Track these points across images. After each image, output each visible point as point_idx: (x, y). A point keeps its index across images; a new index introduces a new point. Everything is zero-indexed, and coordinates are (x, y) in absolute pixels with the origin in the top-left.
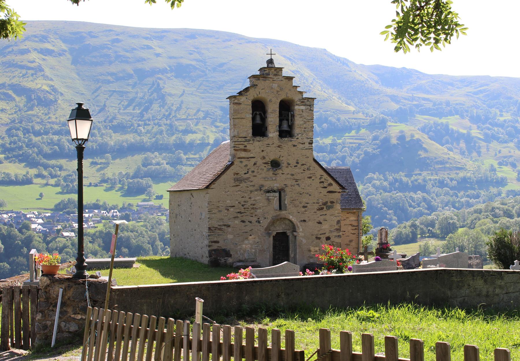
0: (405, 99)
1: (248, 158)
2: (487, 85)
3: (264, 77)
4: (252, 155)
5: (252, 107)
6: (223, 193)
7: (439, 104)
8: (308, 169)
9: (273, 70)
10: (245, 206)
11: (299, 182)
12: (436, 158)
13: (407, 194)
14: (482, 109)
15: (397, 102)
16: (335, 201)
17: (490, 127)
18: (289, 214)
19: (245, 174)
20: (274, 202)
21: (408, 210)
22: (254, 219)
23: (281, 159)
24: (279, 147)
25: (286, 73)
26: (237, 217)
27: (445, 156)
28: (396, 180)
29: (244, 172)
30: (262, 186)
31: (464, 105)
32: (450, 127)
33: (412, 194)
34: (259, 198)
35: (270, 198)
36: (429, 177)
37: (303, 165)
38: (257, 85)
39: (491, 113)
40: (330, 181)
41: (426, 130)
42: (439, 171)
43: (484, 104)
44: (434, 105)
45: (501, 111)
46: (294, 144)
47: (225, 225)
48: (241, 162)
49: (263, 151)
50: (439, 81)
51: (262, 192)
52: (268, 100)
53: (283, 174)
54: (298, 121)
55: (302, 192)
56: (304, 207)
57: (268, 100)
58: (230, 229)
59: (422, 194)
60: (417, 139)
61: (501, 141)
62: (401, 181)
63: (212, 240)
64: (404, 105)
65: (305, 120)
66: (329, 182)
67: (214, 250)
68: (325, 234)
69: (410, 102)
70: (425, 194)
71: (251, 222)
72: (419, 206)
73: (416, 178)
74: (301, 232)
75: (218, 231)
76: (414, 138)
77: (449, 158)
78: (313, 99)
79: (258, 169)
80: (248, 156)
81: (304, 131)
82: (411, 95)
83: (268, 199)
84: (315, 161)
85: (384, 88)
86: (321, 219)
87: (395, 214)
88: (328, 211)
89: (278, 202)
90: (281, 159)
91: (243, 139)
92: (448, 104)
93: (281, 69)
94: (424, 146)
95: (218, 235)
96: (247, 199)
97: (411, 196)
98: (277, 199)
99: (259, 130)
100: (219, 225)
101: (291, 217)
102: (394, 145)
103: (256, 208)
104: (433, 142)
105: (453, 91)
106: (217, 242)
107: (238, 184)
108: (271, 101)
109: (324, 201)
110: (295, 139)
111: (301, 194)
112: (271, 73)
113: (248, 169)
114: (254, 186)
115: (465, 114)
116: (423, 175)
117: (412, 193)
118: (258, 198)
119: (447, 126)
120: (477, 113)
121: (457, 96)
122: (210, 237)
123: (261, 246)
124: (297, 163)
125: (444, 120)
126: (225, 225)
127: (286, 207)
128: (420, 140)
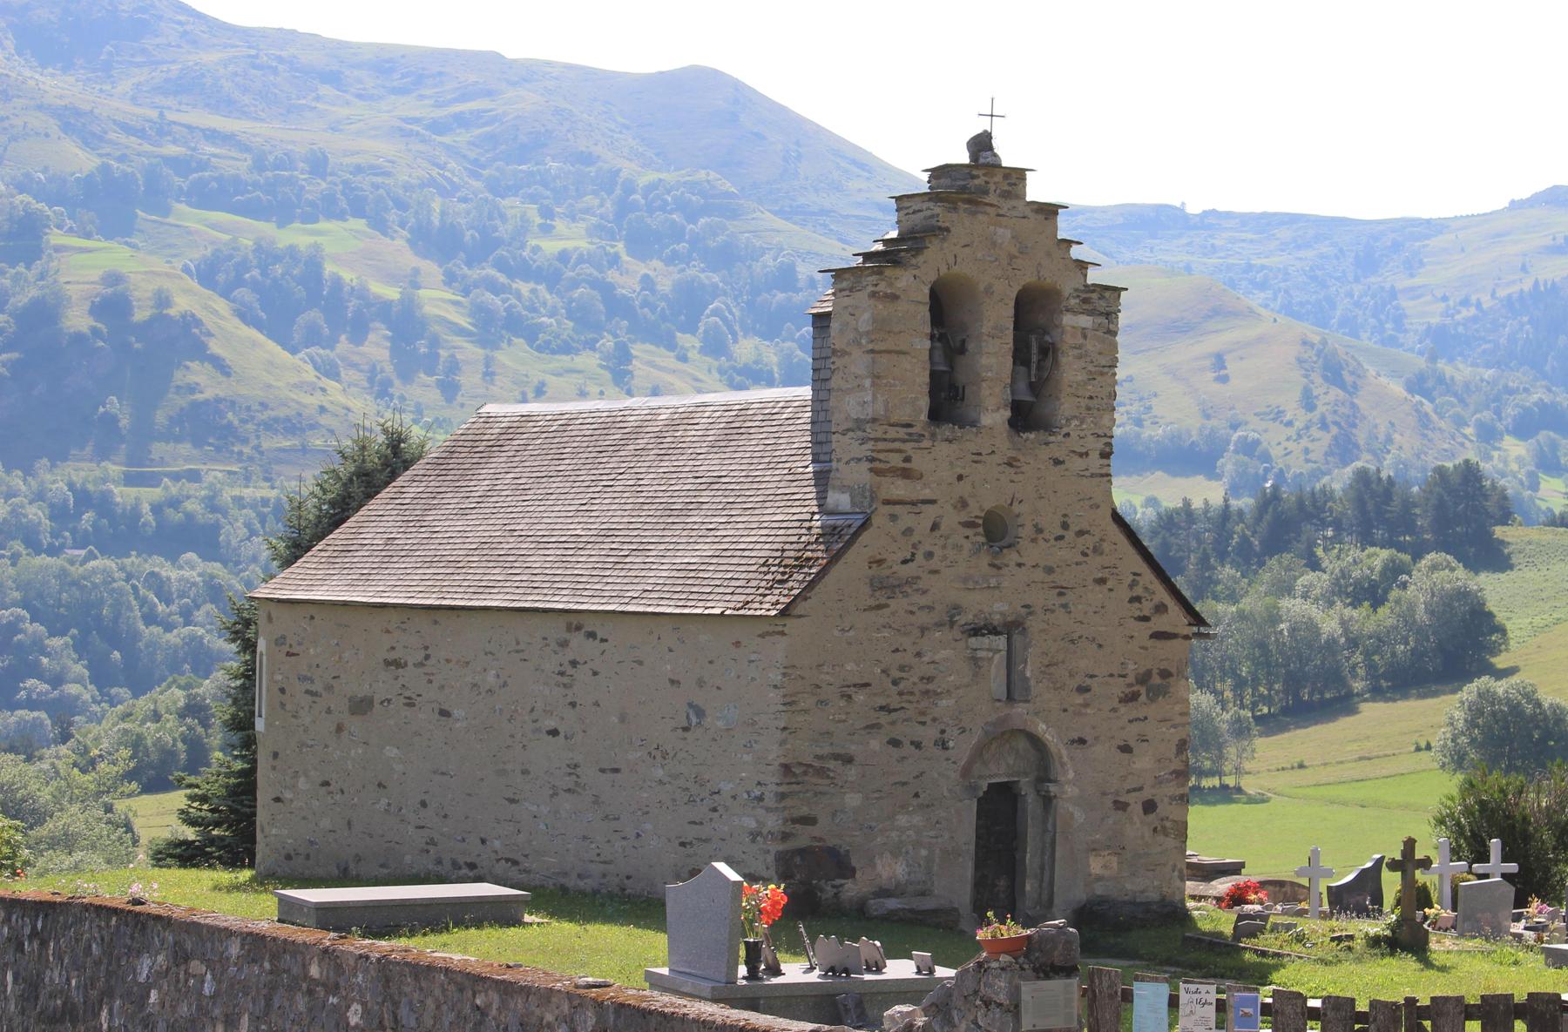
0: (127, 129)
1: (913, 504)
2: (490, 94)
3: (969, 201)
4: (926, 493)
5: (931, 310)
6: (836, 633)
7: (279, 165)
8: (1095, 550)
9: (998, 178)
10: (902, 686)
11: (1070, 597)
12: (264, 406)
13: (132, 560)
14: (464, 200)
15: (90, 140)
16: (1174, 670)
17: (502, 278)
18: (1036, 714)
19: (905, 562)
20: (993, 670)
21: (136, 636)
22: (929, 734)
23: (1016, 508)
24: (1010, 465)
25: (1036, 191)
26: (877, 726)
27: (308, 400)
28: (84, 499)
29: (901, 556)
30: (957, 609)
31: (387, 174)
32: (329, 268)
33: (159, 565)
34: (945, 651)
35: (980, 654)
36: (236, 492)
37: (1081, 533)
38: (948, 230)
39: (503, 217)
40: (1162, 595)
41: (221, 277)
42: (279, 461)
43: (477, 176)
44: (259, 165)
45: (547, 213)
46: (1057, 455)
47: (836, 757)
48: (893, 518)
49: (960, 478)
50: (280, 59)
51: (956, 633)
52: (981, 287)
53: (1020, 565)
54: (1071, 371)
55: (1075, 636)
56: (1083, 690)
57: (981, 287)
58: (852, 773)
59: (202, 566)
60: (184, 316)
61: (548, 343)
62: (104, 504)
63: (796, 814)
64: (121, 159)
65: (1091, 368)
66: (1156, 600)
67: (802, 852)
68: (1141, 789)
69: (147, 147)
70: (215, 568)
71: (917, 745)
72: (187, 623)
73: (174, 490)
74: (1069, 788)
75: (814, 780)
76: (172, 312)
77: (322, 409)
78: (1117, 291)
79: (944, 547)
80: (914, 497)
81: (1089, 409)
82: (154, 114)
83: (975, 660)
84: (1117, 518)
85: (28, 73)
86: (1131, 733)
87: (81, 647)
88: (1153, 706)
89: (1004, 672)
90: (1016, 508)
91: (902, 432)
92: (318, 165)
93: (1018, 175)
94: (215, 347)
95: (816, 794)
96: (908, 658)
97: (152, 574)
98: (999, 659)
99: (947, 402)
100: (818, 757)
101: (1041, 728)
102: (79, 338)
103: (936, 694)
104: (253, 333)
105: (344, 112)
106: (809, 821)
107: (883, 601)
108: (989, 291)
109: (1142, 670)
110: (1060, 438)
111: (1072, 641)
112: (992, 187)
113: (914, 546)
114: (931, 608)
115: (393, 216)
116: (209, 478)
117: (158, 559)
118: (944, 654)
119: (313, 263)
120: (443, 213)
121: (360, 136)
122: (788, 802)
123: (947, 836)
124: (1065, 526)
125: (295, 237)
126: (836, 757)
127: (1028, 689)
128: (198, 323)
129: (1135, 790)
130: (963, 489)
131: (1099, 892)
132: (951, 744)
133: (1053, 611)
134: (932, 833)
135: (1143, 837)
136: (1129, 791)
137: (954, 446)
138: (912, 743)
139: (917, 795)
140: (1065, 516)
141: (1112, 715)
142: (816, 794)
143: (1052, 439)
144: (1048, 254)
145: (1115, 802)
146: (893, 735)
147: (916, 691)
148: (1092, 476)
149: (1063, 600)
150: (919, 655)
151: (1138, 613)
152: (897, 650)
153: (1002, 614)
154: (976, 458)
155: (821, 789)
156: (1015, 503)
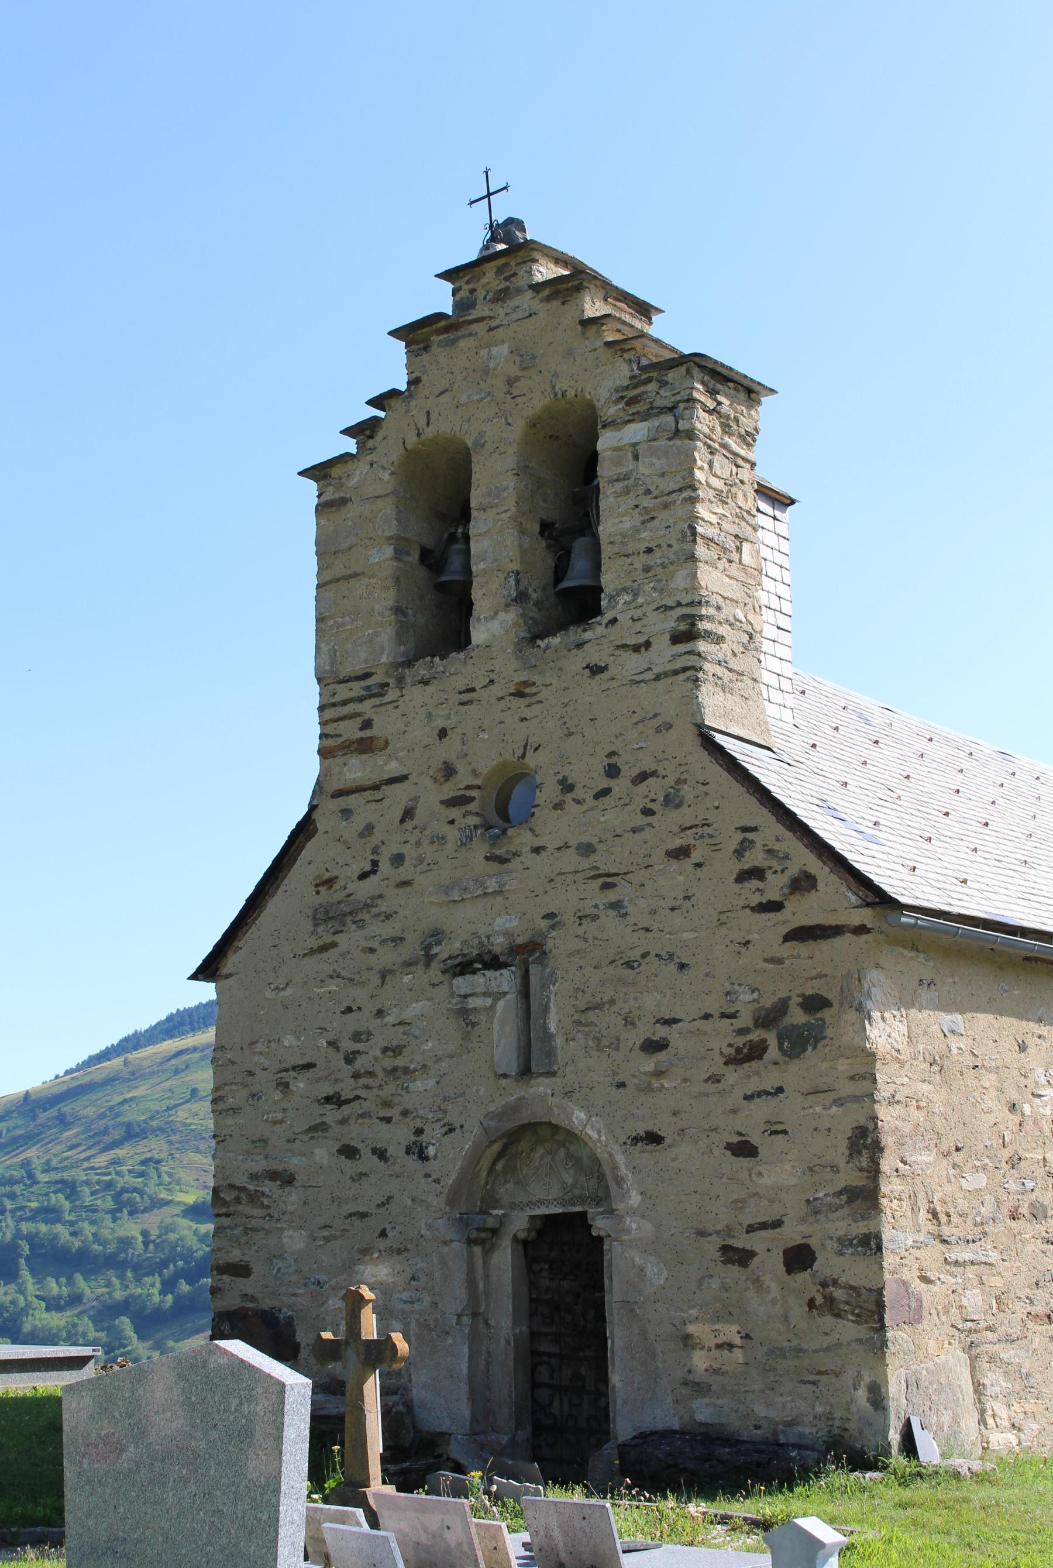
1: (376, 787)
4: (393, 768)
6: (269, 994)
8: (667, 801)
10: (360, 1063)
11: (622, 891)
16: (832, 996)
18: (568, 1094)
19: (363, 876)
24: (519, 694)
25: (392, 369)
29: (356, 868)
34: (420, 1004)
37: (642, 777)
47: (273, 1175)
48: (346, 813)
49: (443, 733)
51: (435, 973)
53: (537, 850)
56: (653, 1046)
58: (293, 1198)
65: (647, 502)
66: (793, 870)
68: (777, 1224)
79: (418, 843)
80: (376, 777)
81: (647, 569)
83: (464, 1014)
86: (750, 1123)
88: (794, 1066)
90: (531, 760)
91: (357, 688)
96: (364, 1020)
98: (506, 1009)
99: (441, 616)
100: (254, 1177)
103: (406, 1071)
107: (328, 939)
109: (768, 1002)
111: (629, 965)
114: (398, 940)
118: (415, 1009)
123: (427, 1299)
124: (612, 771)
126: (273, 1175)
127: (550, 1054)
129: (763, 1226)
130: (448, 751)
131: (700, 1417)
132: (431, 1151)
133: (595, 918)
134: (405, 1296)
135: (785, 1318)
136: (751, 1229)
137: (430, 689)
138: (374, 1151)
139: (383, 1234)
140: (612, 754)
141: (711, 1088)
142: (246, 1231)
143: (588, 635)
144: (569, 353)
145: (725, 1249)
146: (345, 1141)
147: (378, 1070)
148: (658, 678)
149: (612, 896)
150: (380, 1013)
151: (756, 899)
152: (349, 1010)
153: (506, 933)
154: (466, 697)
155: (254, 1223)
156: (529, 753)
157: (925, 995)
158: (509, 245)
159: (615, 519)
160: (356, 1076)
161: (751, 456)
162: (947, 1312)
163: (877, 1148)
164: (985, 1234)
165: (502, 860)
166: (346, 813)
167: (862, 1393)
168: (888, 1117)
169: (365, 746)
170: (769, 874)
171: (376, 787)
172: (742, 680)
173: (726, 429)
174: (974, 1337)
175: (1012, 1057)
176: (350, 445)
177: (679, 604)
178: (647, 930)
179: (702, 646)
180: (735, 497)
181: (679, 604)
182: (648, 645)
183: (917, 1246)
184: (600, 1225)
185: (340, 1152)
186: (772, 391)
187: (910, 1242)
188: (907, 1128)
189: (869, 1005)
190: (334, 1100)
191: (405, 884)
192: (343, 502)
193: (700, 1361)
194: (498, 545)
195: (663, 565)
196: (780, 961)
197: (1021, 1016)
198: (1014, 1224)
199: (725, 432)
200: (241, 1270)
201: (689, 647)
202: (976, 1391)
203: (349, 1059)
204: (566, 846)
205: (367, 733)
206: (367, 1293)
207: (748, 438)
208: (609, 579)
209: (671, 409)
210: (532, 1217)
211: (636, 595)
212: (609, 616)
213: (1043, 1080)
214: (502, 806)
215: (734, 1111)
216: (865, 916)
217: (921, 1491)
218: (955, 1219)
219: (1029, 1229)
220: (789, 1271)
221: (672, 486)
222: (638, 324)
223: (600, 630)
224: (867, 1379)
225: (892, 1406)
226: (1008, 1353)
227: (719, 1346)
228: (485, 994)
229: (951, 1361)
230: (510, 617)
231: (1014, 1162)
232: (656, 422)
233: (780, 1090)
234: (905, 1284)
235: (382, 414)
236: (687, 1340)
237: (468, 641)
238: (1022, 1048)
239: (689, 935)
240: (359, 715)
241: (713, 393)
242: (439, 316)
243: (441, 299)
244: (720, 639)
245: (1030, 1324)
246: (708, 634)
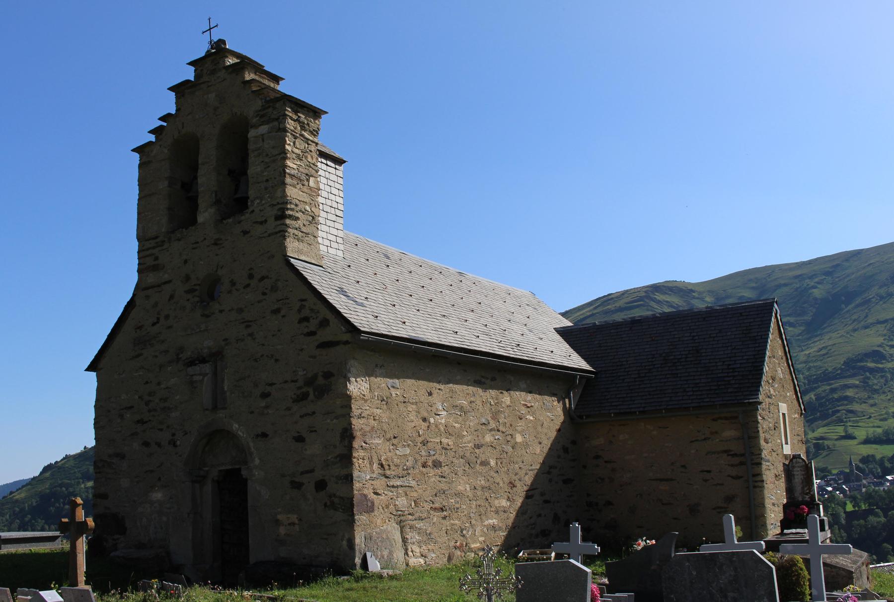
1: (159, 286)
19: (154, 324)
24: (216, 244)
37: (263, 278)
49: (186, 262)
53: (221, 311)
56: (265, 395)
65: (267, 160)
68: (312, 471)
111: (256, 360)
114: (166, 352)
124: (251, 276)
132: (178, 443)
133: (243, 340)
136: (302, 473)
138: (156, 443)
140: (251, 269)
143: (243, 218)
145: (292, 482)
150: (159, 384)
151: (306, 330)
152: (147, 383)
154: (195, 246)
157: (378, 371)
158: (219, 49)
159: (254, 168)
160: (149, 411)
161: (316, 140)
162: (387, 507)
163: (352, 437)
164: (409, 474)
165: (208, 316)
166: (147, 297)
167: (345, 543)
168: (356, 423)
169: (155, 268)
170: (311, 320)
171: (159, 286)
172: (309, 236)
173: (303, 128)
174: (402, 518)
175: (424, 398)
176: (152, 138)
177: (278, 203)
178: (263, 345)
179: (288, 221)
180: (306, 157)
181: (278, 203)
182: (266, 221)
183: (372, 479)
184: (244, 473)
185: (143, 444)
186: (326, 113)
187: (368, 477)
188: (368, 429)
189: (349, 375)
190: (141, 422)
191: (170, 327)
192: (149, 162)
193: (282, 531)
194: (208, 180)
195: (272, 187)
196: (314, 357)
197: (429, 381)
198: (424, 470)
199: (302, 129)
200: (104, 496)
201: (282, 222)
202: (403, 541)
203: (147, 404)
204: (232, 309)
205: (156, 262)
206: (79, 501)
207: (315, 133)
208: (252, 193)
209: (277, 119)
210: (220, 471)
211: (261, 200)
212: (251, 209)
213: (440, 408)
214: (208, 292)
215: (296, 423)
216: (347, 337)
217: (366, 583)
218: (393, 467)
219: (432, 472)
220: (317, 491)
221: (277, 152)
222: (272, 85)
223: (247, 215)
224: (347, 537)
225: (357, 548)
226: (420, 525)
227: (289, 524)
228: (200, 374)
229: (390, 528)
230: (212, 210)
231: (424, 443)
232: (271, 125)
233: (314, 413)
234: (365, 496)
235: (165, 124)
236: (277, 522)
237: (196, 221)
238: (430, 394)
239: (279, 347)
240: (153, 254)
241: (296, 112)
242: (188, 81)
243: (189, 74)
244: (297, 219)
245: (432, 512)
246: (290, 217)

——

*Given problem*
Change "images" to "frames" throughout the stretch from the start of the records through the line containing "52: (268, 100)", and leave everything else in those lines as it is. Give back only that stretch, without the pictures.

*Written solution*
Track these points across frames. After each image, output each visible point as point_idx: (x, y). A point keeps its index across frames; a new index introduces a new point. Everything is zero-indexed, and coordinates are (x, y) in absolute pixels with the origin in the top-left.
0: (405, 99)
1: (248, 158)
2: (487, 85)
3: (264, 77)
4: (252, 155)
5: (252, 107)
6: (223, 193)
7: (439, 104)
8: (308, 169)
9: (273, 70)
10: (245, 206)
11: (299, 182)
12: (436, 158)
13: (407, 194)
14: (482, 109)
15: (397, 102)
16: (335, 201)
17: (490, 127)
18: (289, 214)
19: (245, 174)
20: (274, 202)
21: (408, 210)
22: (254, 219)
23: (281, 159)
24: (279, 147)
25: (286, 73)
26: (237, 217)
27: (445, 156)
28: (396, 180)
29: (244, 172)
30: (262, 186)
31: (464, 105)
32: (450, 127)
33: (412, 194)
34: (259, 198)
35: (270, 198)
36: (429, 177)
37: (303, 165)
38: (257, 85)
39: (491, 113)
40: (330, 181)
41: (426, 130)
42: (439, 171)
43: (484, 104)
44: (434, 105)
45: (501, 111)
46: (294, 144)
47: (225, 225)
48: (241, 162)
49: (263, 151)
50: (439, 81)
51: (262, 192)
52: (268, 100)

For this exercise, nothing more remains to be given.